[Before-and-after object lists]
[Start of Attachment]

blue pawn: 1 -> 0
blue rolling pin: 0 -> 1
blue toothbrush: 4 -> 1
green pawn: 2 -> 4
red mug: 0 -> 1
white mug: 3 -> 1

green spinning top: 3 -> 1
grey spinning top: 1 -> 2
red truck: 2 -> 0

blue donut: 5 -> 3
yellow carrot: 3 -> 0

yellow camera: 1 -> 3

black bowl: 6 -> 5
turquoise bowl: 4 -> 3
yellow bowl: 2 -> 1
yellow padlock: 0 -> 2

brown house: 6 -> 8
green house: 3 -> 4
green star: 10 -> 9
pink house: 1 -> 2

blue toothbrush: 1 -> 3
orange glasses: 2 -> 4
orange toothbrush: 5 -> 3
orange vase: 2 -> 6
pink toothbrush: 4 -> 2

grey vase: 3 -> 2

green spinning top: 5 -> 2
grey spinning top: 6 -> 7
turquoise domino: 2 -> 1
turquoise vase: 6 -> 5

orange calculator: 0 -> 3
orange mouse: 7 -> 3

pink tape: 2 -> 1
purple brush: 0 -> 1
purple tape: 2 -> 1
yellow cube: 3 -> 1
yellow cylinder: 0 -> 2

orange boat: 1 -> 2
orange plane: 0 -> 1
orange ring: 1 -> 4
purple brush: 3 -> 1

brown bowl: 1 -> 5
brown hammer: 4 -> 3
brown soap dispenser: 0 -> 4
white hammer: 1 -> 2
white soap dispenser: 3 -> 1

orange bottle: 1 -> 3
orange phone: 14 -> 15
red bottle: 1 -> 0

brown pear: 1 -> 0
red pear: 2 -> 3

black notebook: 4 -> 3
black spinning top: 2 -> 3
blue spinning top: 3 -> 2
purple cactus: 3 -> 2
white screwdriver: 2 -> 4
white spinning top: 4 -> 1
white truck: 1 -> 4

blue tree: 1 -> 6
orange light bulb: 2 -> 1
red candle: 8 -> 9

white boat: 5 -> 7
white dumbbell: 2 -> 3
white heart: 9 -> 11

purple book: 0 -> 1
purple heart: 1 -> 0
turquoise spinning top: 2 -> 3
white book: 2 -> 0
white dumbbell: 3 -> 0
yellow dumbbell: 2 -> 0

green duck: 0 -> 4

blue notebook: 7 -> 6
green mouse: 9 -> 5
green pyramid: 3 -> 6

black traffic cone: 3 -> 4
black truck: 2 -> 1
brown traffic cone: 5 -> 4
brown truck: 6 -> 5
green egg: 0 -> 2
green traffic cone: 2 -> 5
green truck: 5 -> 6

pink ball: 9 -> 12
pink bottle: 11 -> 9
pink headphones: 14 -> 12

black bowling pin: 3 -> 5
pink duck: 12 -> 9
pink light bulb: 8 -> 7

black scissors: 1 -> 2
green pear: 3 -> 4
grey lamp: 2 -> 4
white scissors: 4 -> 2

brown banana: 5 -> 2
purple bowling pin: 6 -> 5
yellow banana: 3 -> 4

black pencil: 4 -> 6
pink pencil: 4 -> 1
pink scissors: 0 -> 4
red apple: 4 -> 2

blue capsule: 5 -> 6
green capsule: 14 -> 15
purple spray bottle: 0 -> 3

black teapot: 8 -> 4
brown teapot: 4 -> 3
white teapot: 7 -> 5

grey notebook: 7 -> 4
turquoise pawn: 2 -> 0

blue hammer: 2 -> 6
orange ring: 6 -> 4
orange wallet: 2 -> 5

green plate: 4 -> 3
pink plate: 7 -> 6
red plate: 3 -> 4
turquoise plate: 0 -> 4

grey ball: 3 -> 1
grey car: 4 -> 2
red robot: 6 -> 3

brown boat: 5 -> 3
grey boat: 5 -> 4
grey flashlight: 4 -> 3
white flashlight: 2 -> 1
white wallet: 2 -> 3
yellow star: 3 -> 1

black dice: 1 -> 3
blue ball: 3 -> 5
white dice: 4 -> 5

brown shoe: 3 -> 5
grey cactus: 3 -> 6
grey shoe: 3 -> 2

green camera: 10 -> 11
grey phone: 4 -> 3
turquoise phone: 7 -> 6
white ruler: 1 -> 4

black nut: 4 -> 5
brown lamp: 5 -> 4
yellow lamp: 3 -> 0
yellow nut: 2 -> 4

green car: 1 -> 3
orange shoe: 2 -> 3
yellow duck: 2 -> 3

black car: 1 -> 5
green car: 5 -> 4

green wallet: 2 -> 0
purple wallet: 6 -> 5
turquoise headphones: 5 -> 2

[End of Attachment]

• [Problem details] The first line of the entries above marks where to begin; repeat each line exactly through the one that contains "white dumbbell: 3 -> 0", and include that line.

• [Result of this task]
blue pawn: 1 -> 0
blue rolling pin: 0 -> 1
blue toothbrush: 4 -> 1
green pawn: 2 -> 4
red mug: 0 -> 1
white mug: 3 -> 1

green spinning top: 3 -> 1
grey spinning top: 1 -> 2
red truck: 2 -> 0

blue donut: 5 -> 3
yellow carrot: 3 -> 0

yellow camera: 1 -> 3

black bowl: 6 -> 5
turquoise bowl: 4 -> 3
yellow bowl: 2 -> 1
yellow padlock: 0 -> 2

brown house: 6 -> 8
green house: 3 -> 4
green star: 10 -> 9
pink house: 1 -> 2

blue toothbrush: 1 -> 3
orange glasses: 2 -> 4
orange toothbrush: 5 -> 3
orange vase: 2 -> 6
pink toothbrush: 4 -> 2

grey vase: 3 -> 2

green spinning top: 5 -> 2
grey spinning top: 6 -> 7
turquoise domino: 2 -> 1
turquoise vase: 6 -> 5

orange calculator: 0 -> 3
orange mouse: 7 -> 3

pink tape: 2 -> 1
purple brush: 0 -> 1
purple tape: 2 -> 1
yellow cube: 3 -> 1
yellow cylinder: 0 -> 2

orange boat: 1 -> 2
orange plane: 0 -> 1
orange ring: 1 -> 4
purple brush: 3 -> 1

brown bowl: 1 -> 5
brown hammer: 4 -> 3
brown soap dispenser: 0 -> 4
white hammer: 1 -> 2
white soap dispenser: 3 -> 1

orange bottle: 1 -> 3
orange phone: 14 -> 15
red bottle: 1 -> 0

brown pear: 1 -> 0
red pear: 2 -> 3

black notebook: 4 -> 3
black spinning top: 2 -> 3
blue spinning top: 3 -> 2
purple cactus: 3 -> 2
white screwdriver: 2 -> 4
white spinning top: 4 -> 1
white truck: 1 -> 4

blue tree: 1 -> 6
orange light bulb: 2 -> 1
red candle: 8 -> 9

white boat: 5 -> 7
white dumbbell: 2 -> 3
white heart: 9 -> 11

purple book: 0 -> 1
purple heart: 1 -> 0
turquoise spinning top: 2 -> 3
white book: 2 -> 0
white dumbbell: 3 -> 0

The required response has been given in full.